■ Records for this task
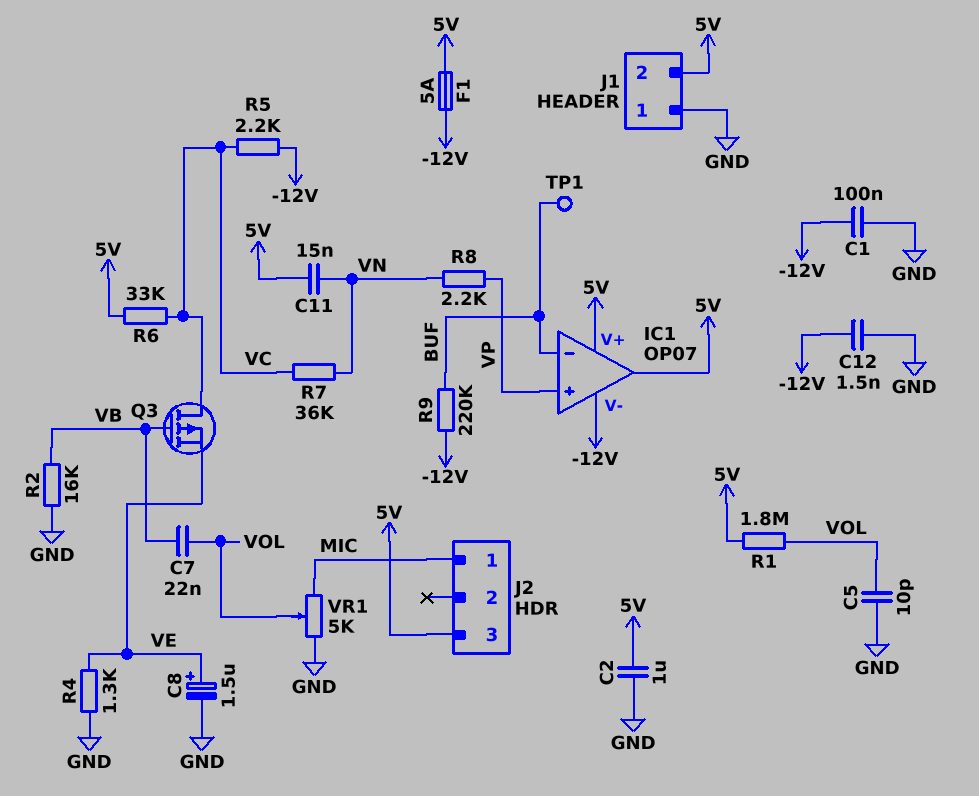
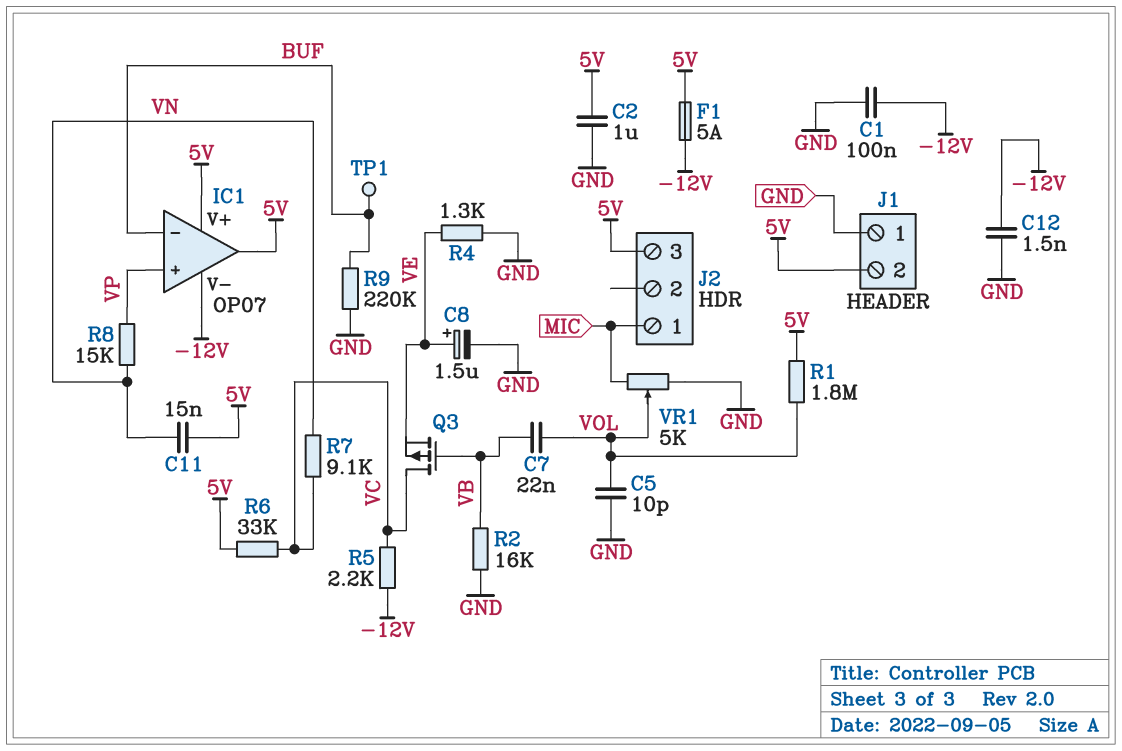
R7: 36k (VC, VN) -> 9.1k (VC, VN)
R8: 2.2k (VN, VP) -> 15k (VN, VP)
R9: 220k (-12V, BUF) -> 220k (BUF, GND)

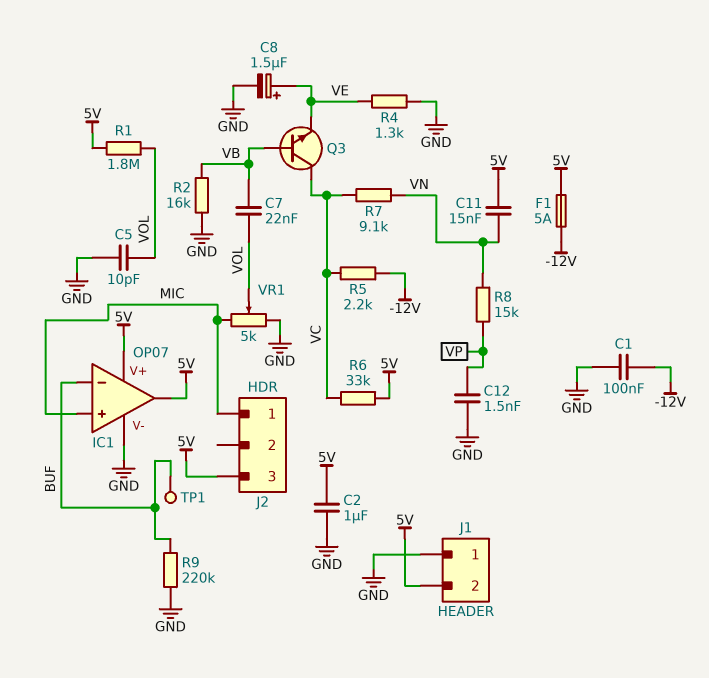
C12: 1.5nF (-12V, GND) -> 1.5nF (GND, VP)
IC1 pin V-: -12V -> GND
IC1 pin in+: VP -> MIC
Q3: PMOS (G VB, D VC, S VE) -> NPN (B VB, C VC, E VE)

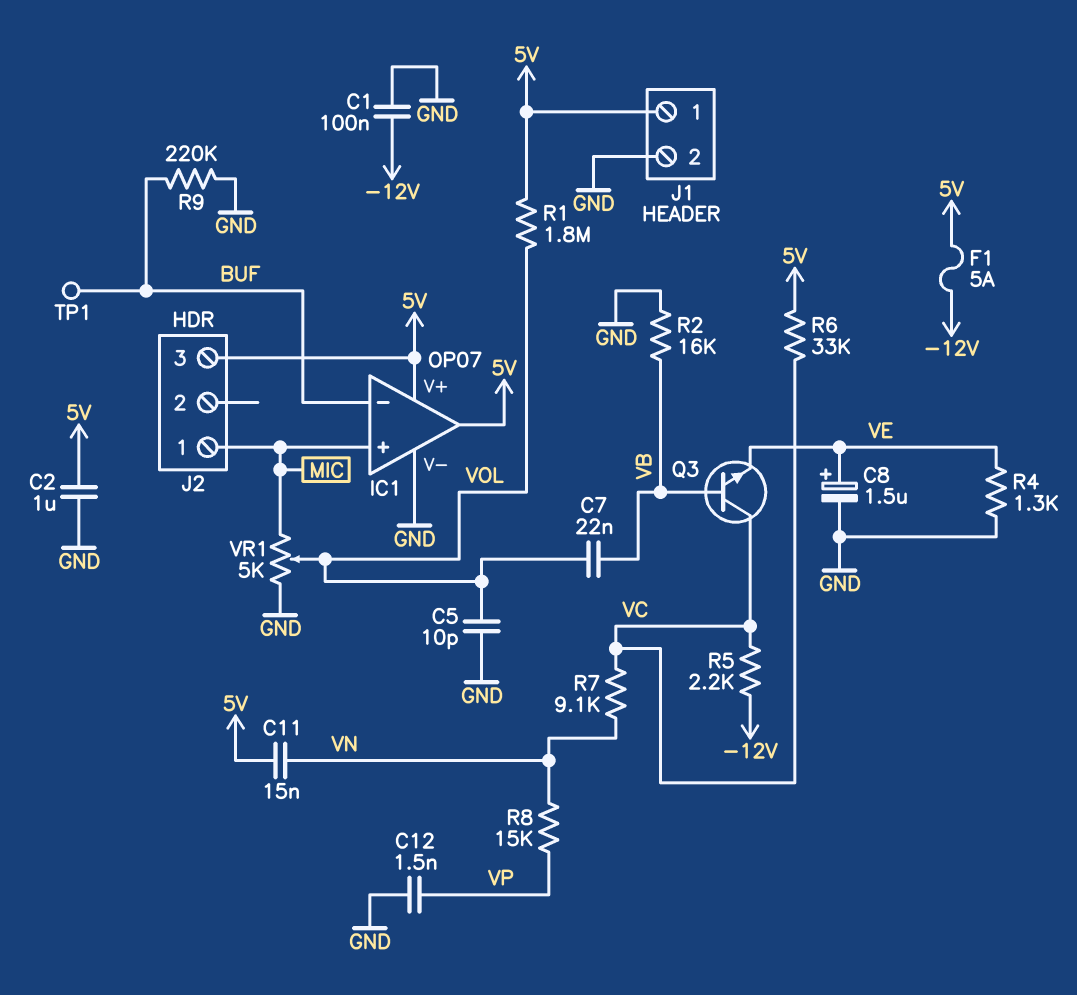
J1 pin 1: GND -> 5V
J1 pin 2: 5V -> GND

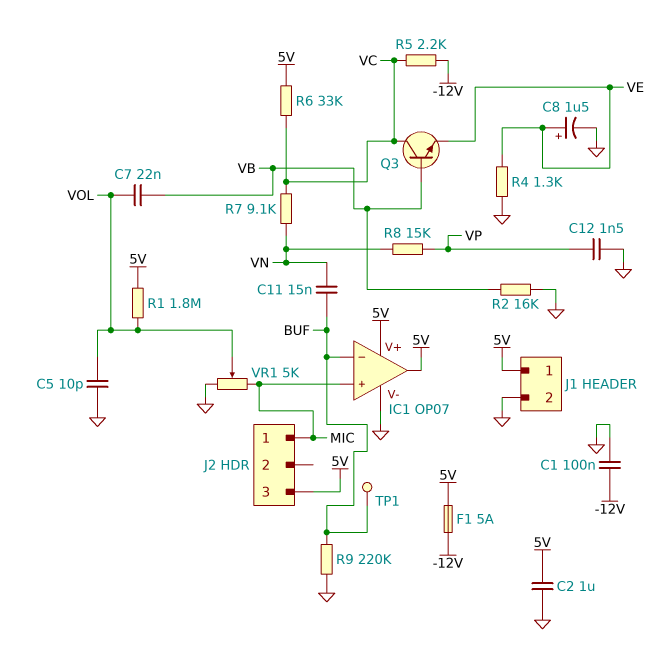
C11: 15nF (5V, VN) -> 15nF (BUF, VN)

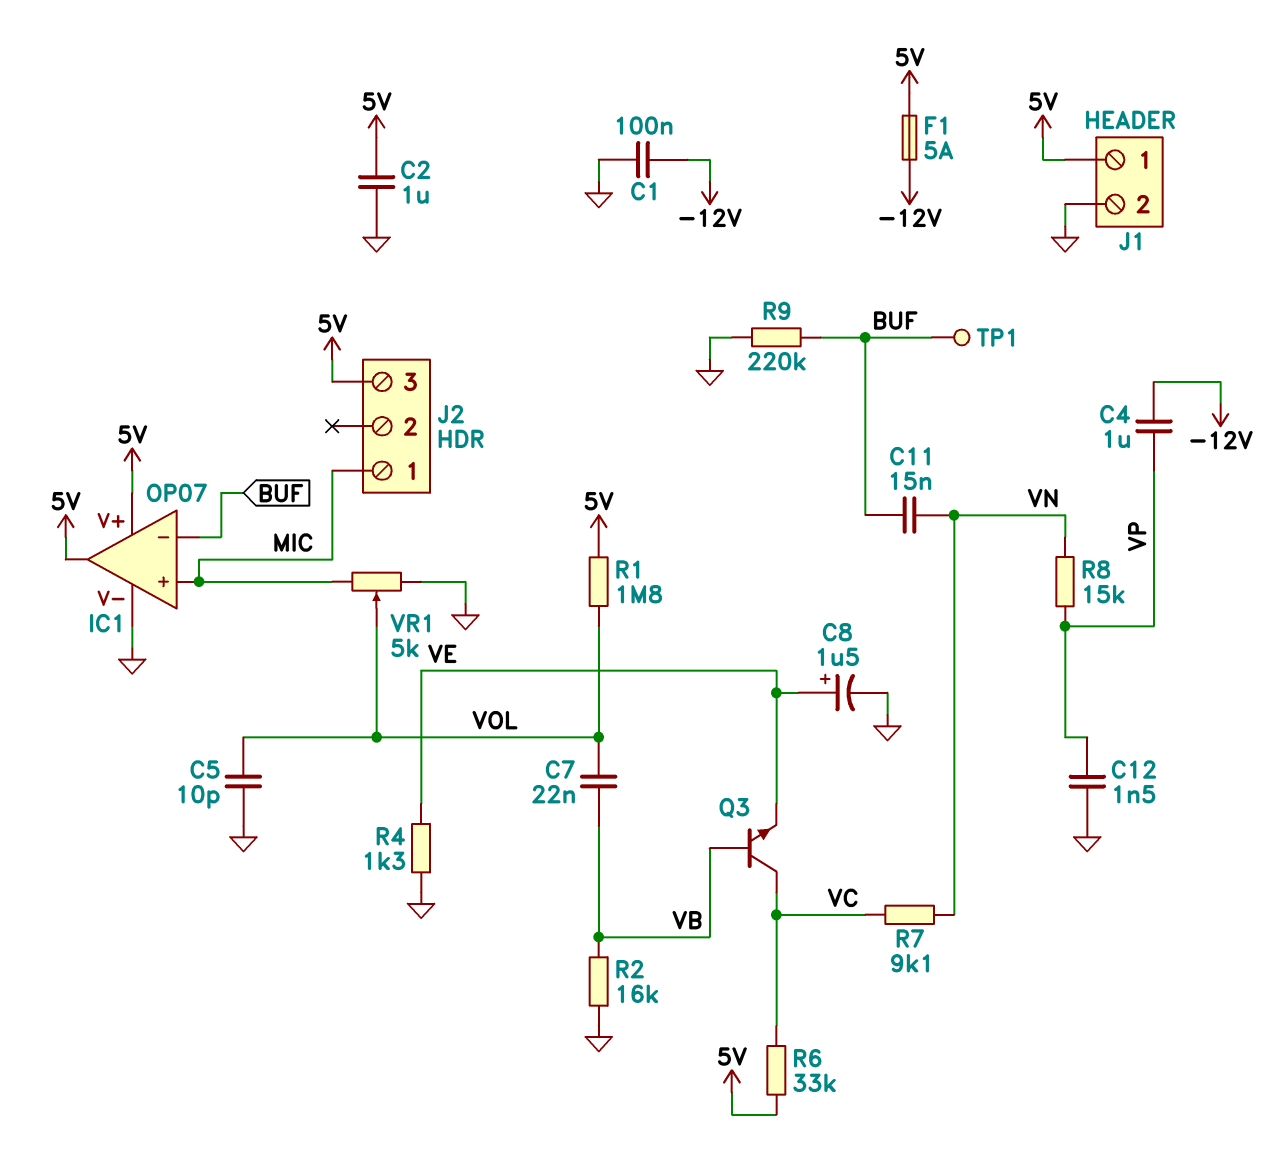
C4: none -> 1uF (-12V, VP)
R5: 2.2k (-12V, VC) -> none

■ Task to carry out
Only the lines from the one with "J1 pin 2: 5V -> GND" through the final line of the entries above should be transcribed, exactly and without pictures.

■ Result of this exercise
J1 pin 2: 5V -> GND

C11: 15nF (5V, VN) -> 15nF (BUF, VN)

C4: none -> 1uF (-12V, VP)
R5: 2.2k (-12V, VC) -> none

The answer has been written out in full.